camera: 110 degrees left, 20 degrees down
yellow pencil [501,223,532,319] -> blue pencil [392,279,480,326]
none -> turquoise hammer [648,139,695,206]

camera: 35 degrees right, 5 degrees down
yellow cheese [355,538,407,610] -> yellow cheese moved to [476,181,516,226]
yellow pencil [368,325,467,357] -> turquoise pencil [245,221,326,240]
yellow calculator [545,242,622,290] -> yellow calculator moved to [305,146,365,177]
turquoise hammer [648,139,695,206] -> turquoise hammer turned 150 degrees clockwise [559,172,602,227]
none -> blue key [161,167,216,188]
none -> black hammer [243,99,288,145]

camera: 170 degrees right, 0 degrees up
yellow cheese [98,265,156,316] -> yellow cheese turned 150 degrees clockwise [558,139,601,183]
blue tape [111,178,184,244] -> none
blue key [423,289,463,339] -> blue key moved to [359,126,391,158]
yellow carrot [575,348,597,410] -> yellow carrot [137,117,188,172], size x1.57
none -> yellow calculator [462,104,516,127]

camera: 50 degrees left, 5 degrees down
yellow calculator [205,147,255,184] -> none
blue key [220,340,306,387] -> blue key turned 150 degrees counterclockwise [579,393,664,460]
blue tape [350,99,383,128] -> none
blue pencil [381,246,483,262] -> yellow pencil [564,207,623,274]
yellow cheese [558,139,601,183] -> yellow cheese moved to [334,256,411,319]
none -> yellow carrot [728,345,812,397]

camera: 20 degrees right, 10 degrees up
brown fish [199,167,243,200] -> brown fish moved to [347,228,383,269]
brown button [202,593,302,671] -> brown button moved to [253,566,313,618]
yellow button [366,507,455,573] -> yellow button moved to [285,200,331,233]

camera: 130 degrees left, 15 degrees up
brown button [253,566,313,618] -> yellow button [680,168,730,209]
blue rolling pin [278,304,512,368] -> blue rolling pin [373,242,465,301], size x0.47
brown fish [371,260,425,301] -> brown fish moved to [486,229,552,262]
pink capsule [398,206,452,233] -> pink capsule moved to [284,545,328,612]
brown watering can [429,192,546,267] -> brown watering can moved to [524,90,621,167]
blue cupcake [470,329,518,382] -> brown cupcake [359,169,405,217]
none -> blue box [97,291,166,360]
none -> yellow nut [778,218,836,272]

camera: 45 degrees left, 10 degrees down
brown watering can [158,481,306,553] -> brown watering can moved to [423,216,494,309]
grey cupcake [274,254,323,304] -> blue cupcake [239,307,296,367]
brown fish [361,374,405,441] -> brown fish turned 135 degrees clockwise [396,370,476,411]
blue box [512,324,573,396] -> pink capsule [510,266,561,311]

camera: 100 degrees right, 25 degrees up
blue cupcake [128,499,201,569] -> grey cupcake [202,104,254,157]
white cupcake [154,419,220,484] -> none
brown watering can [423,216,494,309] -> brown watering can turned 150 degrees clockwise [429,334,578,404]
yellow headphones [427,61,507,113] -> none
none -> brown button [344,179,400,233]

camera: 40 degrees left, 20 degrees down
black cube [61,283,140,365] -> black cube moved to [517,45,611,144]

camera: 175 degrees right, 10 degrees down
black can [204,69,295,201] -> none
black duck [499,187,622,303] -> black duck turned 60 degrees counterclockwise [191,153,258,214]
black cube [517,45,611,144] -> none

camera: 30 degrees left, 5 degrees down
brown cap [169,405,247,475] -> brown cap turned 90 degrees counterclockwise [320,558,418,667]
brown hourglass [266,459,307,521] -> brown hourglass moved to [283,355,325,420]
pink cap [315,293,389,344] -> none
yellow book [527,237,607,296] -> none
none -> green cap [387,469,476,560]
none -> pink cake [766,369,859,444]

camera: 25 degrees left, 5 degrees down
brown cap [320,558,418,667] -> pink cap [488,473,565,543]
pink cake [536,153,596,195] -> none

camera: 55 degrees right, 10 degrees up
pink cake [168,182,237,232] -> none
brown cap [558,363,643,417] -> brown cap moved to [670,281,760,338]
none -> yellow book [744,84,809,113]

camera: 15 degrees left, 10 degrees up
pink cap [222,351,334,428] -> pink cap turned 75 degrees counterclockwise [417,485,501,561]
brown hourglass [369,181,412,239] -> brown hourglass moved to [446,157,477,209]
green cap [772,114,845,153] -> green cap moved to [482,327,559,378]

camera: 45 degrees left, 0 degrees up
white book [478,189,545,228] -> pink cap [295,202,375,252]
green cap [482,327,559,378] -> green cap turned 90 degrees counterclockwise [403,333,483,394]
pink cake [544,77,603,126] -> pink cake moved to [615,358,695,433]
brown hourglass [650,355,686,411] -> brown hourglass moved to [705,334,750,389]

----

▸ **Your goal**
Can you repeat, word for word, every line above from the one containing "camera: 15 degrees left, 10 degrees up" down to the one containing "white book [478,189,545,228]", including both?

▸ **Answer to this exercise**
camera: 15 degrees left, 10 degrees up
pink cap [222,351,334,428] -> pink cap turned 75 degrees counterclockwise [417,485,501,561]
brown hourglass [369,181,412,239] -> brown hourglass moved to [446,157,477,209]
green cap [772,114,845,153] -> green cap moved to [482,327,559,378]

camera: 45 degrees left, 0 degrees up
white book [478,189,545,228] -> pink cap [295,202,375,252]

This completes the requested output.